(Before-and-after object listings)
--------------------------------------------------

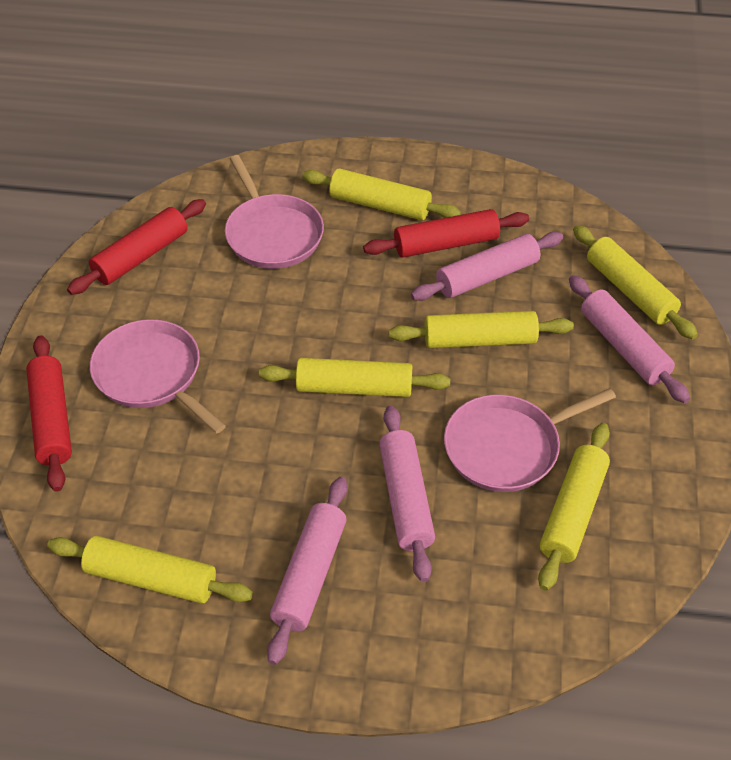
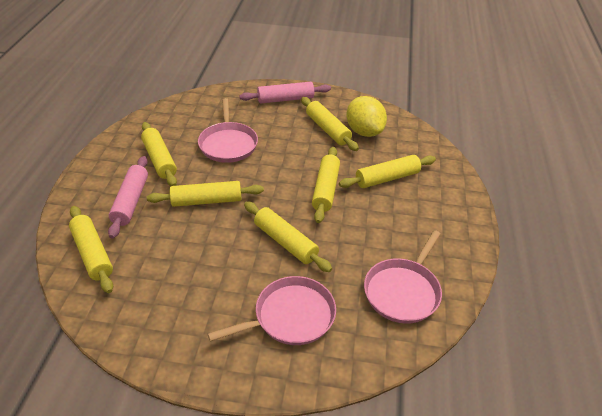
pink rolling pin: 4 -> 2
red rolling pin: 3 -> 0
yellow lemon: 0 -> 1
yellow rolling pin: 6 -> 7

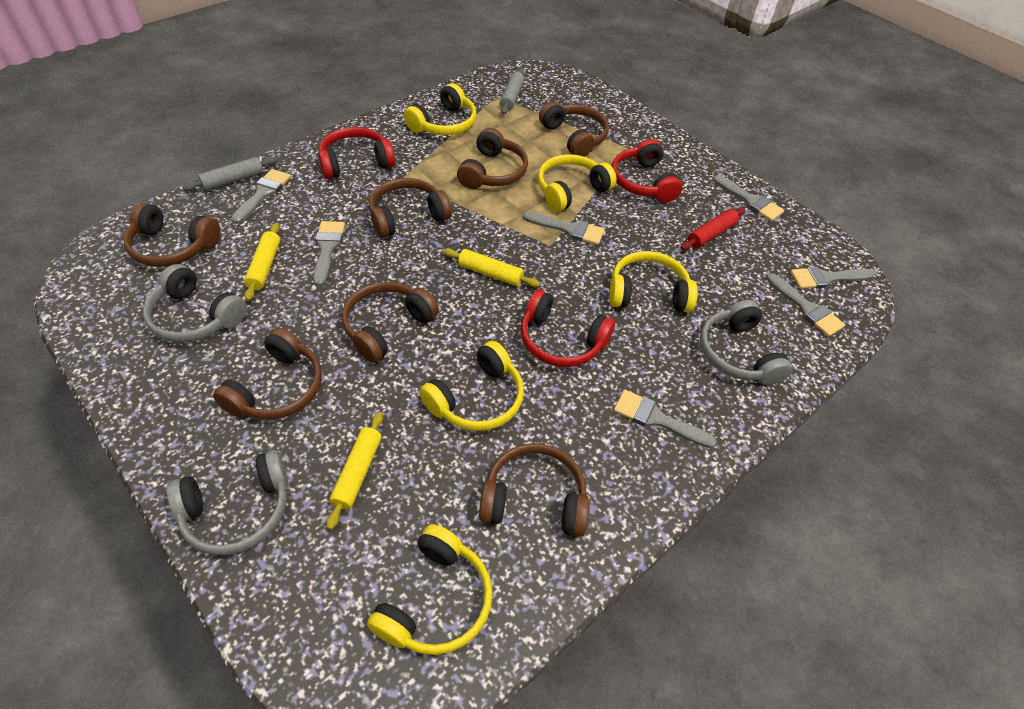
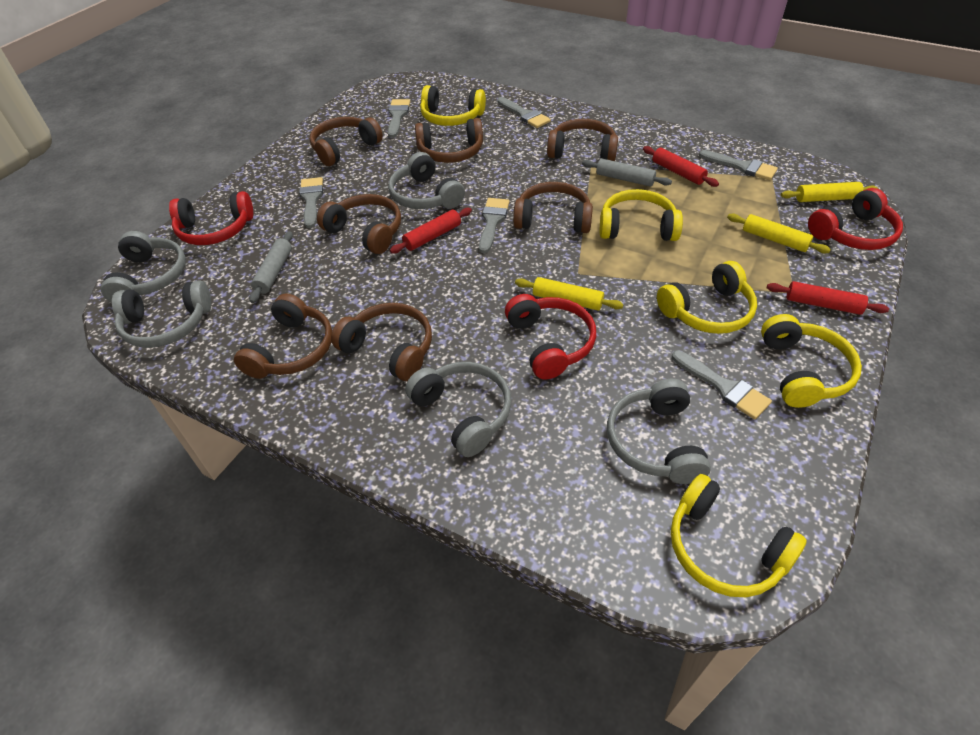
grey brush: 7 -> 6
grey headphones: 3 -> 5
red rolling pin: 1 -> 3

--------------------------------------------------

From the line holding "yellow rolling pin: 6 -> 7" to the final line of the data above, give each line again exactly, both ends included, and drop the pictures.

yellow rolling pin: 6 -> 7

grey brush: 7 -> 6
grey headphones: 3 -> 5
red rolling pin: 1 -> 3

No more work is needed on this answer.